[Problem details]
All of the entries need to be written out again, exactly as they are.

(Before-and-after object listings)

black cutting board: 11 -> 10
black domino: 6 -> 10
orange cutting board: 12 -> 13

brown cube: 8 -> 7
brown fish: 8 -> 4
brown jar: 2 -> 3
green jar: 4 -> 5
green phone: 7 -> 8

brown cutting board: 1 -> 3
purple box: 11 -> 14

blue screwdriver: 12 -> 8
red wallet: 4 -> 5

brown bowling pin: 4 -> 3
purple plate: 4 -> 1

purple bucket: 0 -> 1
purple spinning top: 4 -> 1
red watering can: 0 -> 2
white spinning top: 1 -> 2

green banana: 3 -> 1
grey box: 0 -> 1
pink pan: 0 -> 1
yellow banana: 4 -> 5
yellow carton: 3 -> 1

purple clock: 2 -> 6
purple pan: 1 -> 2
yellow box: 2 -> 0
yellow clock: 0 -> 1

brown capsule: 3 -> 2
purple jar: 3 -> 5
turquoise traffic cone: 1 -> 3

[Response to this exercise]
black cutting board: 11 -> 10
black domino: 6 -> 10
orange cutting board: 12 -> 13

brown cube: 8 -> 7
brown fish: 8 -> 4
brown jar: 2 -> 3
green jar: 4 -> 5
green phone: 7 -> 8

brown cutting board: 1 -> 3
purple box: 11 -> 14

blue screwdriver: 12 -> 8
red wallet: 4 -> 5

brown bowling pin: 4 -> 3
purple plate: 4 -> 1

purple bucket: 0 -> 1
purple spinning top: 4 -> 1
red watering can: 0 -> 2
white spinning top: 1 -> 2

green banana: 3 -> 1
grey box: 0 -> 1
pink pan: 0 -> 1
yellow banana: 4 -> 5
yellow carton: 3 -> 1

purple clock: 2 -> 6
purple pan: 1 -> 2
yellow box: 2 -> 0
yellow clock: 0 -> 1

brown capsule: 3 -> 2
purple jar: 3 -> 5
turquoise traffic cone: 1 -> 3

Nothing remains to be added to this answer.